Segment Start: RECORDS FOR THIS EXERCISE
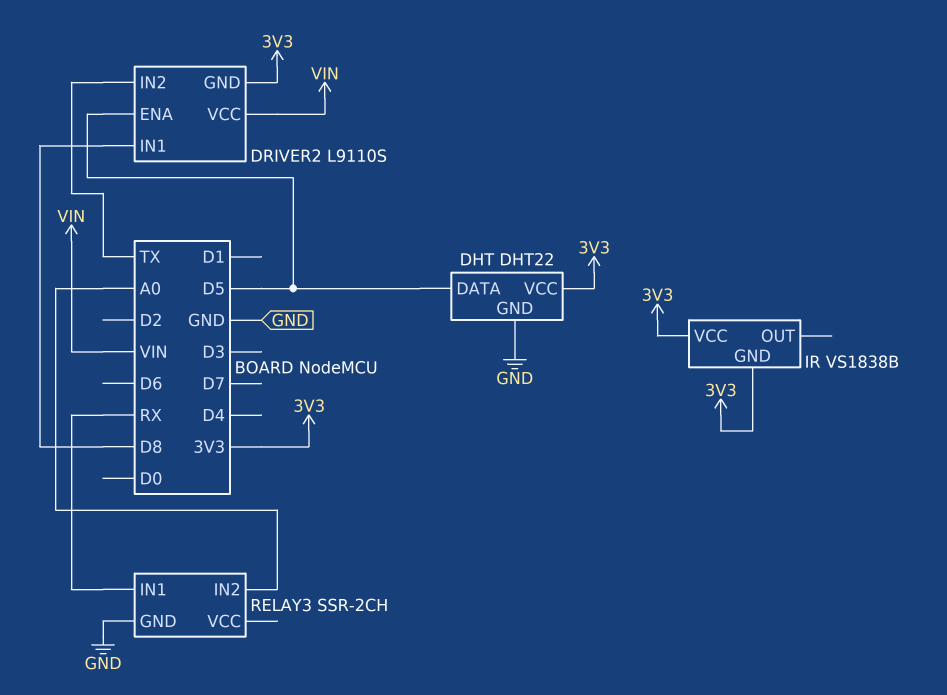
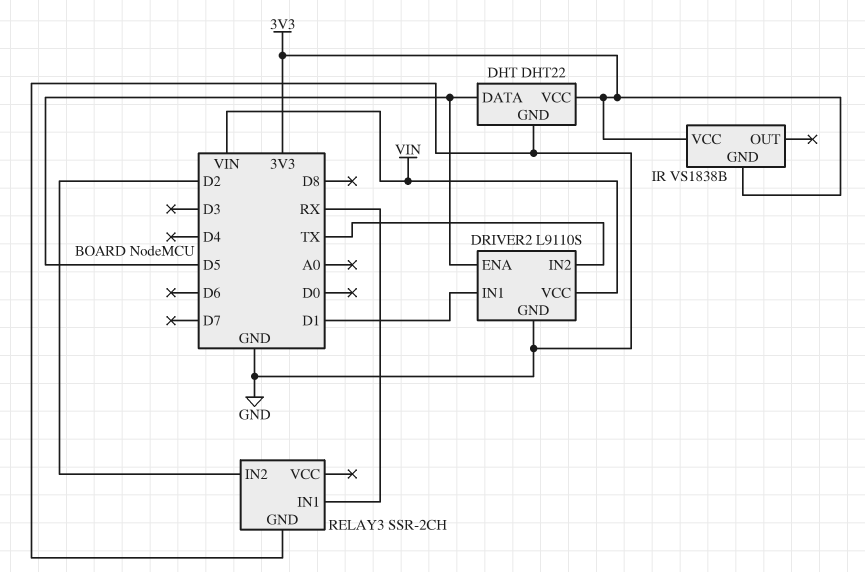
DRIVER2 pin GND: 3V3 -> GND
DRIVER2 pin IN1: D8 -> D1
RELAY3 pin IN2: A0 -> D2

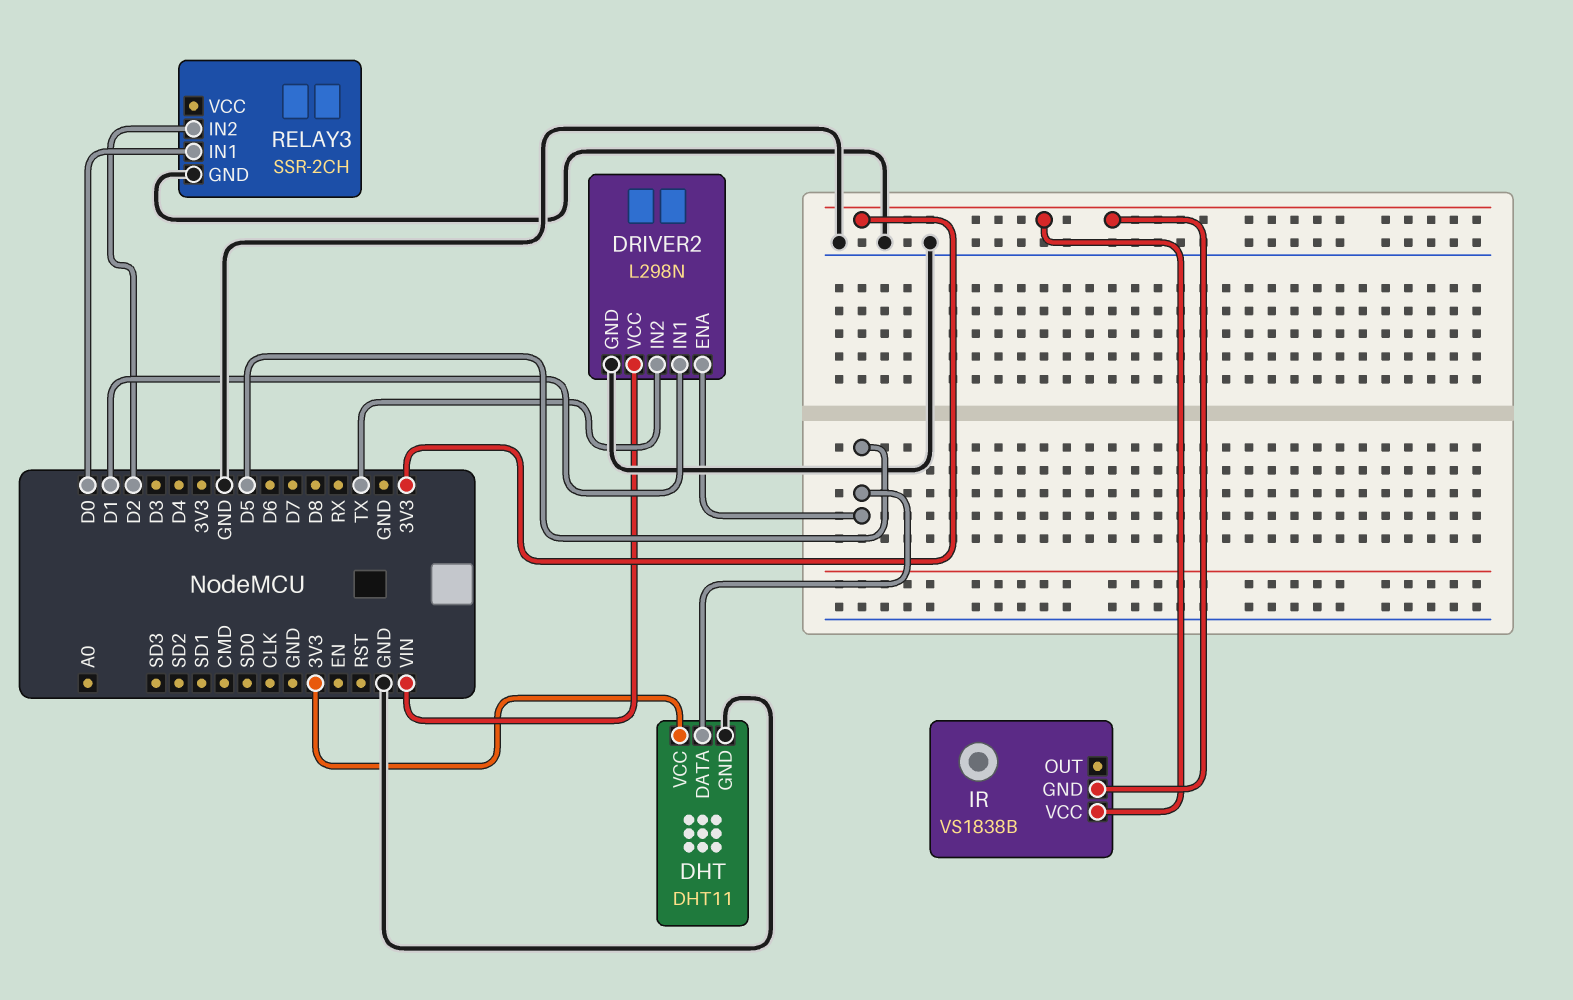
DHT: DHT22 -> DHT11
DRIVER2: L9110S -> L298N
RELAY3 pin IN1: RX -> D0

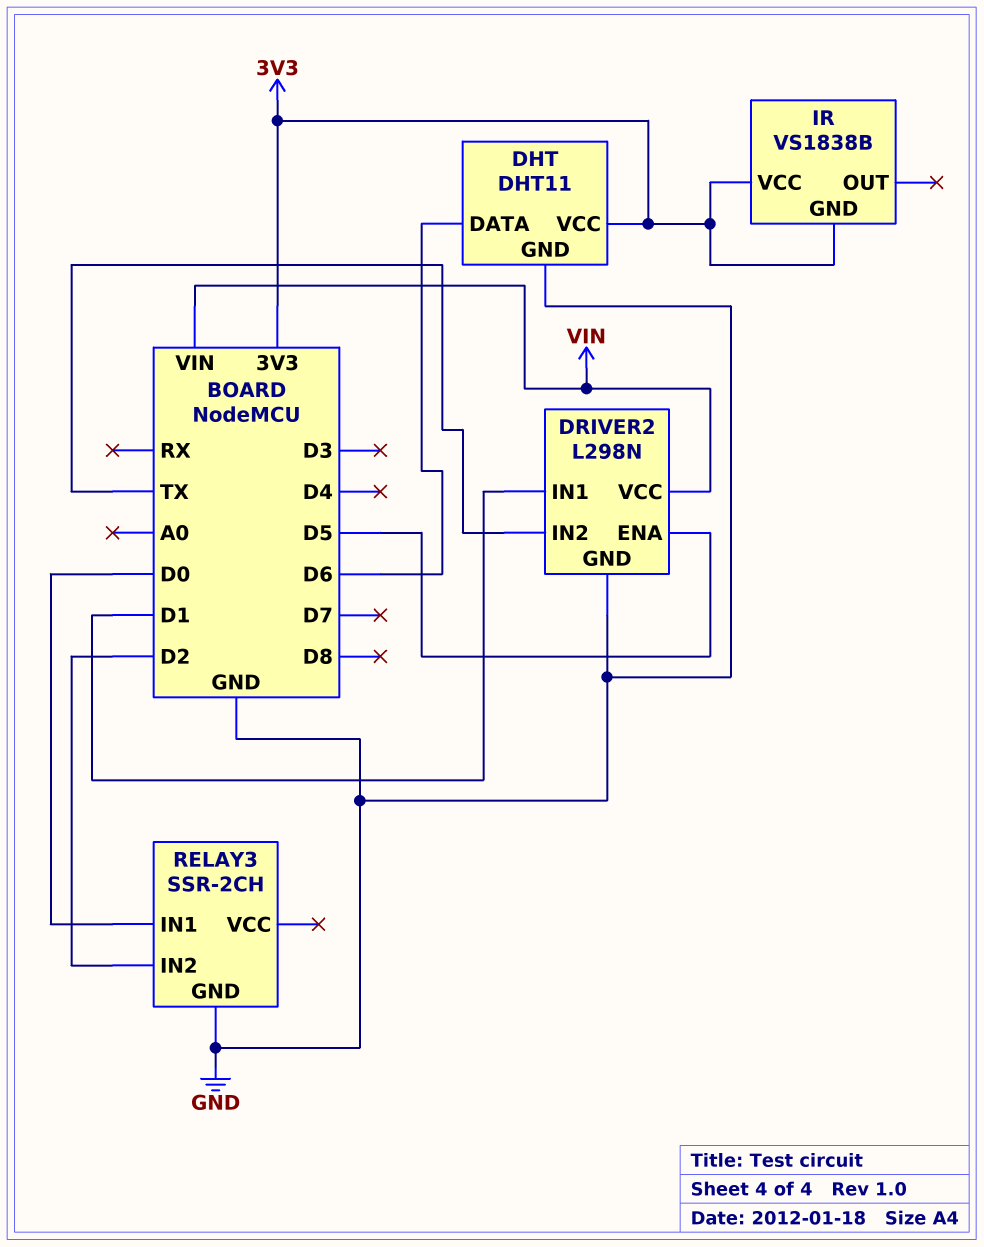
DHT pin DATA: D5 -> D6

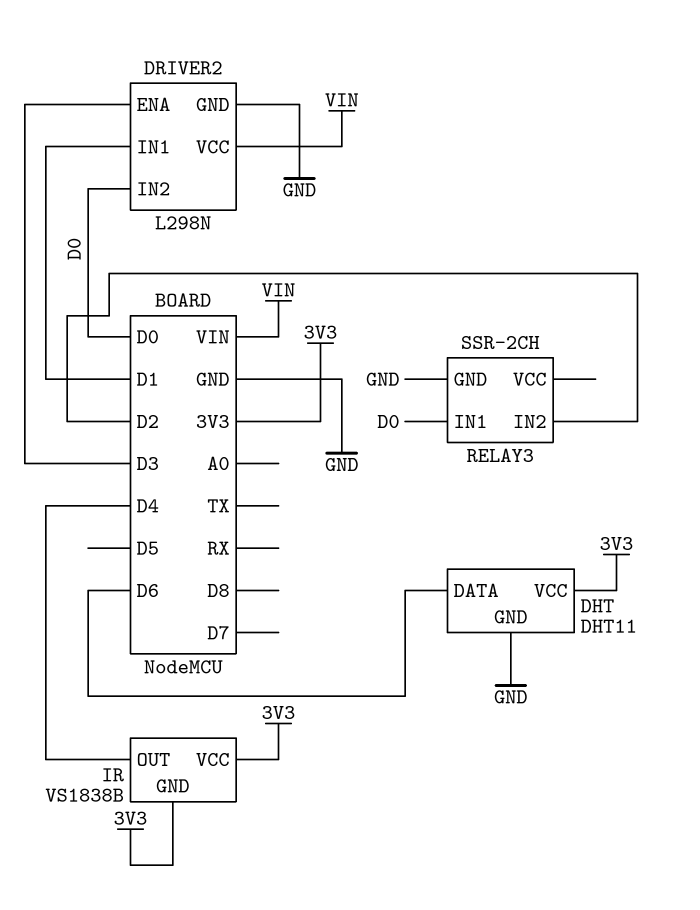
DRIVER2 pin ENA: D5 -> D3
DRIVER2 pin IN2: TX -> D0
IR pin OUT: none -> D4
Segment End: RECORDS FOR THIS EXERCISE
WHAT THE EXERCISE ASKS - What you return should match the records above word for word, minus the pictures.

TASK OUTPUT -
DRIVER2 pin GND: 3V3 -> GND
DRIVER2 pin IN1: D8 -> D1
RELAY3 pin IN2: A0 -> D2

DHT: DHT22 -> DHT11
DRIVER2: L9110S -> L298N
RELAY3 pin IN1: RX -> D0

DHT pin DATA: D5 -> D6

DRIVER2 pin ENA: D5 -> D3
DRIVER2 pin IN2: TX -> D0
IR pin OUT: none -> D4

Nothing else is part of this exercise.